• [RECORDED INFORMATION]:
....

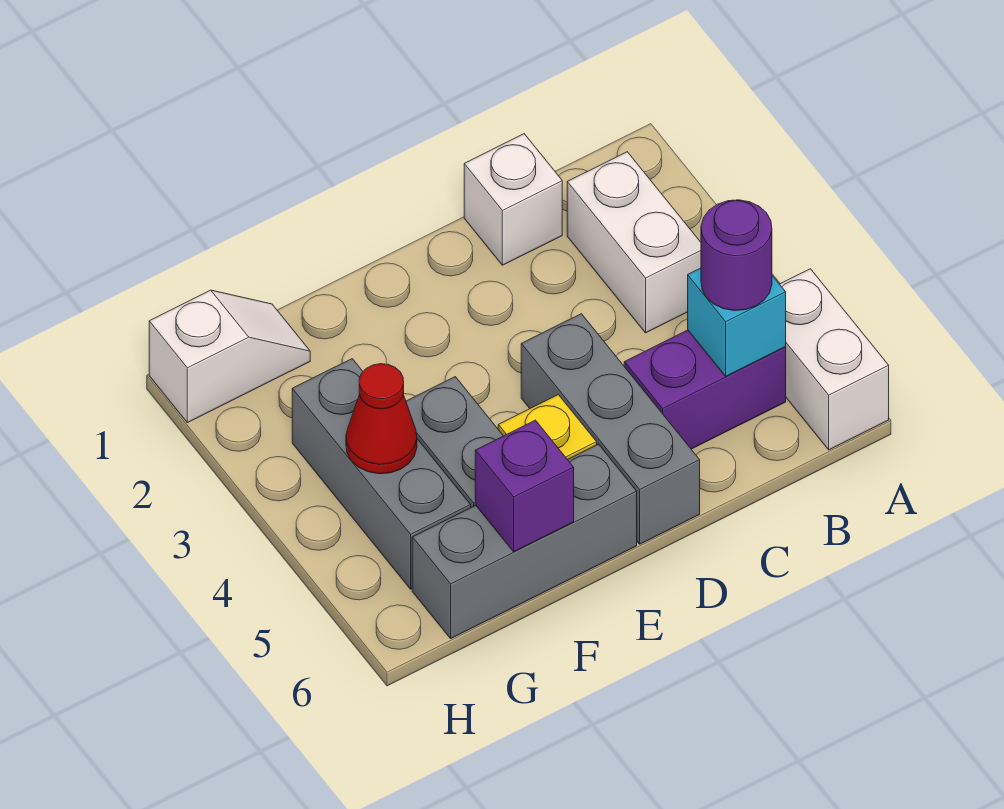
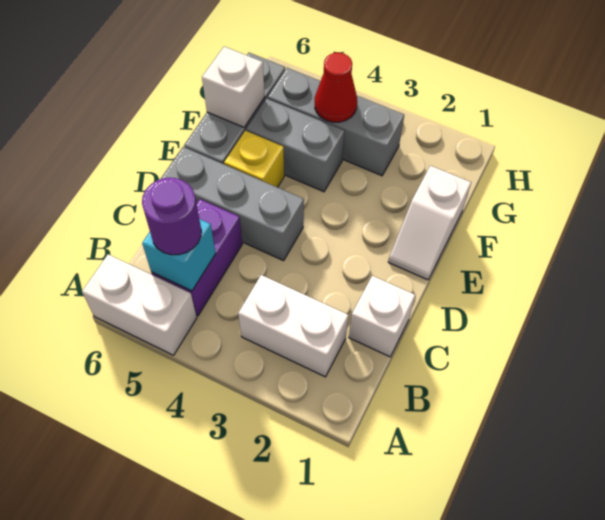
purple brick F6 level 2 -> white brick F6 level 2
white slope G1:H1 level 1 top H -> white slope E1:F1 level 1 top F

....

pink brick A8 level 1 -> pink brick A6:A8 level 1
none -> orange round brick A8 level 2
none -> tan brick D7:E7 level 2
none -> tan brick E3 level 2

....

• [TASK ITEM]:
The lines above from the one with "purple brick F6" through the one with "white slope G1:H1" are to be duplicated exactly, ends included, with nothing added.

• [EXERCISE RESPONSE]:
purple brick F6 level 2 -> white brick F6 level 2
white slope G1:H1 level 1 top H -> white slope E1:F1 level 1 top F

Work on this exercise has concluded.